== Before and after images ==
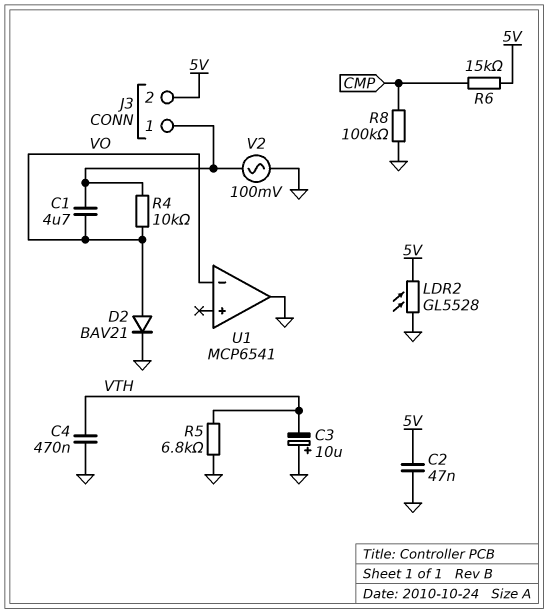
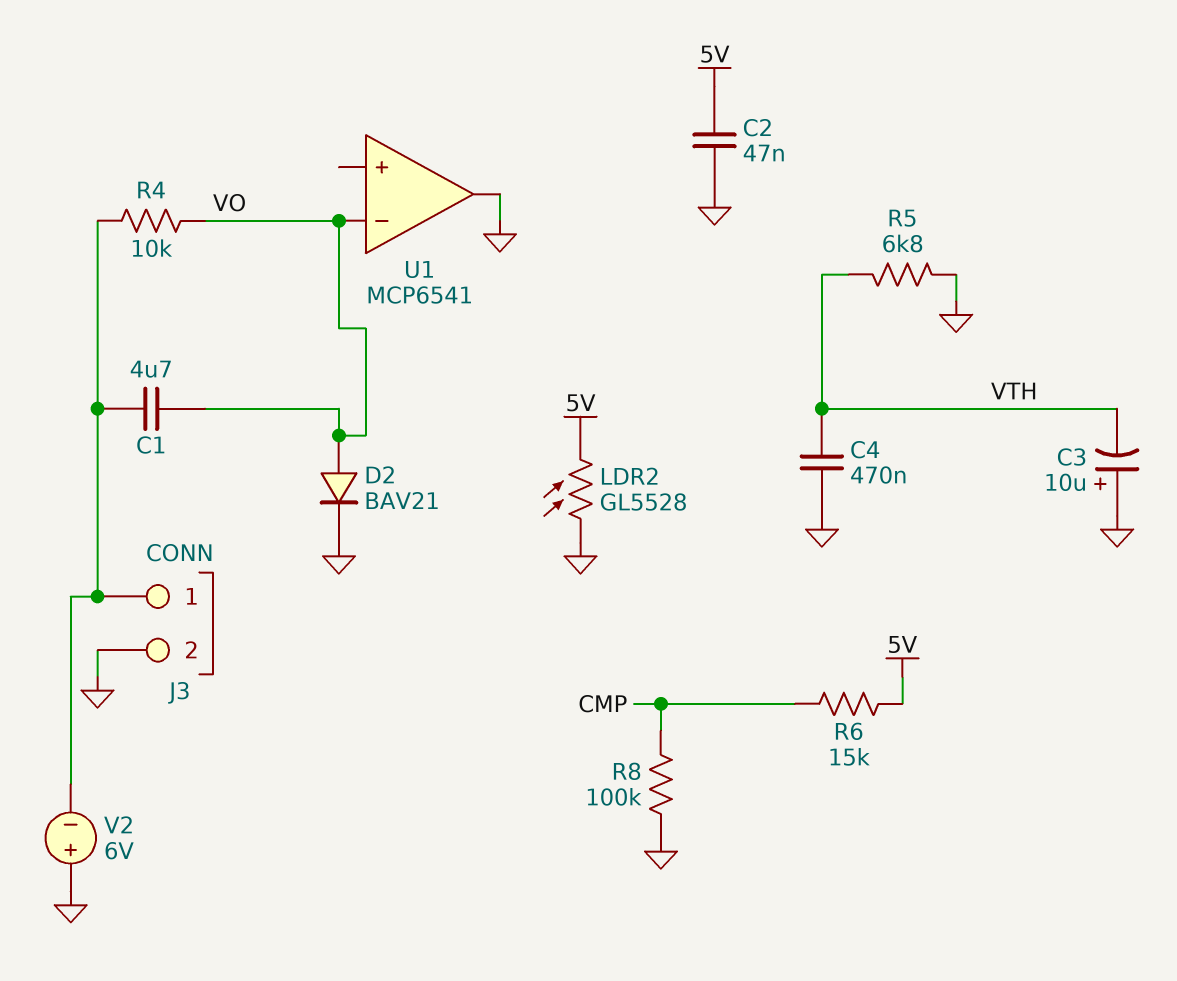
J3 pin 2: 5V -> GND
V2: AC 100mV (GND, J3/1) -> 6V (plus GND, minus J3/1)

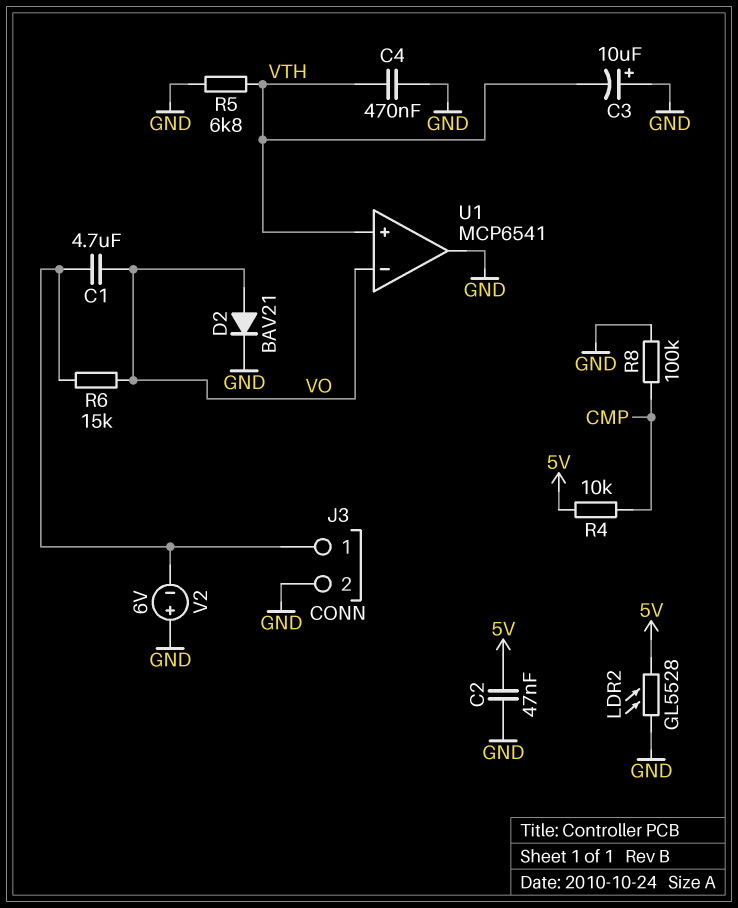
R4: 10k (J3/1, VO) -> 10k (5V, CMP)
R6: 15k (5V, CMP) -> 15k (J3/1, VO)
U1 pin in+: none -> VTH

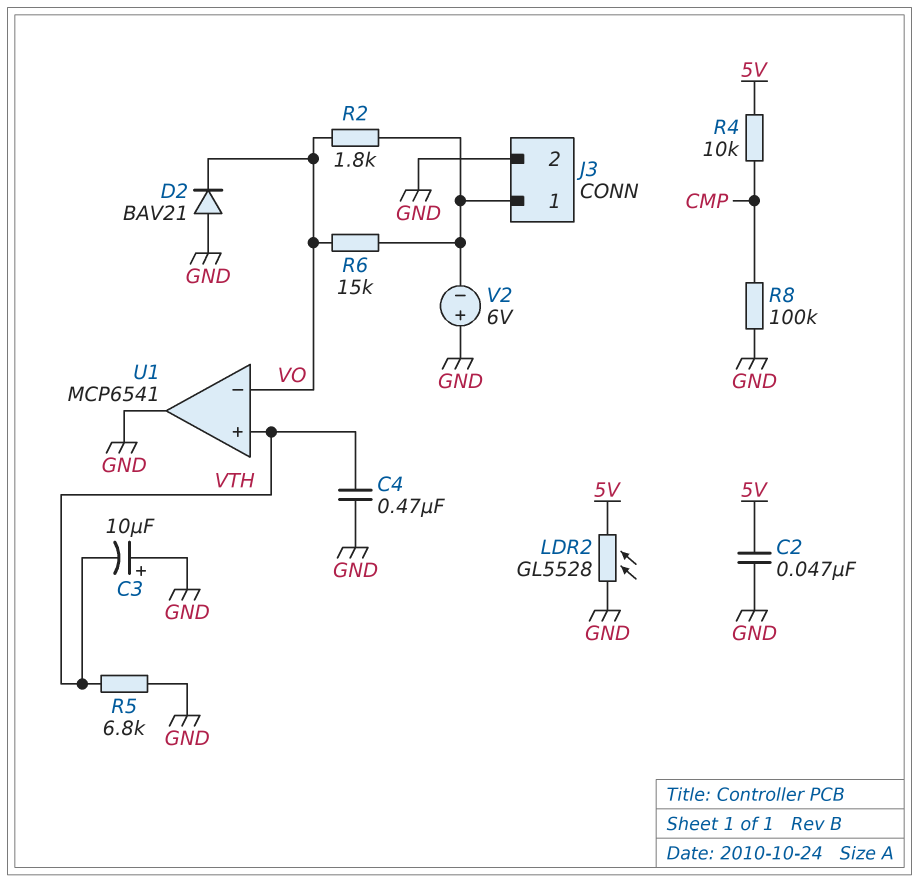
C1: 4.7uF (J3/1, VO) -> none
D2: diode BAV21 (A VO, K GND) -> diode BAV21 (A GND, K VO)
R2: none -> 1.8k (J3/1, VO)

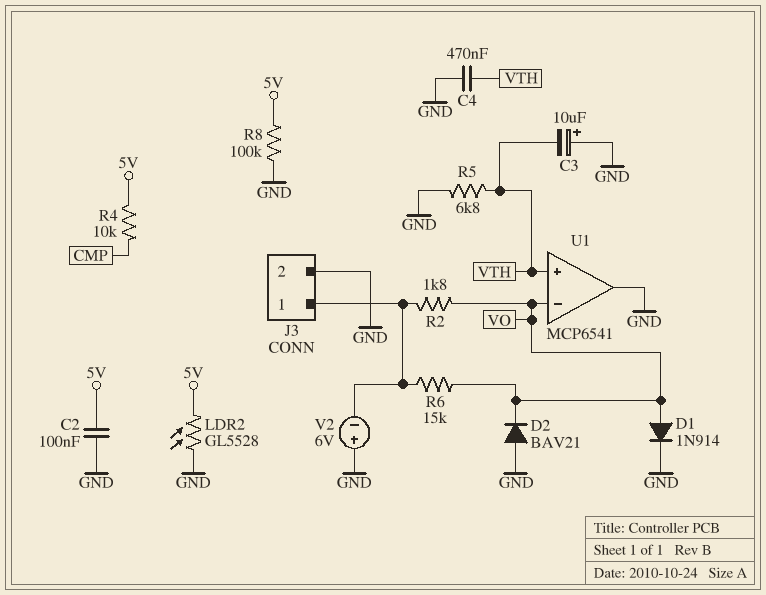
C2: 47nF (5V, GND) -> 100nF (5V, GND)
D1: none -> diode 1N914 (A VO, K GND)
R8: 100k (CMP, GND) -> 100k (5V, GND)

== WHAT YOU HAVE TO DO ==
Print all the records exactly, minus any images.

== SOLVED EXERCISE ==
J3 pin 2: 5V -> GND
V2: AC 100mV (GND, J3/1) -> 6V (plus GND, minus J3/1)

R4: 10k (J3/1, VO) -> 10k (5V, CMP)
R6: 15k (5V, CMP) -> 15k (J3/1, VO)
U1 pin in+: none -> VTH

C1: 4.7uF (J3/1, VO) -> none
D2: diode BAV21 (A VO, K GND) -> diode BAV21 (A GND, K VO)
R2: none -> 1.8k (J3/1, VO)

C2: 47nF (5V, GND) -> 100nF (5V, GND)
D1: none -> diode 1N914 (A VO, K GND)
R8: 100k (CMP, GND) -> 100k (5V, GND)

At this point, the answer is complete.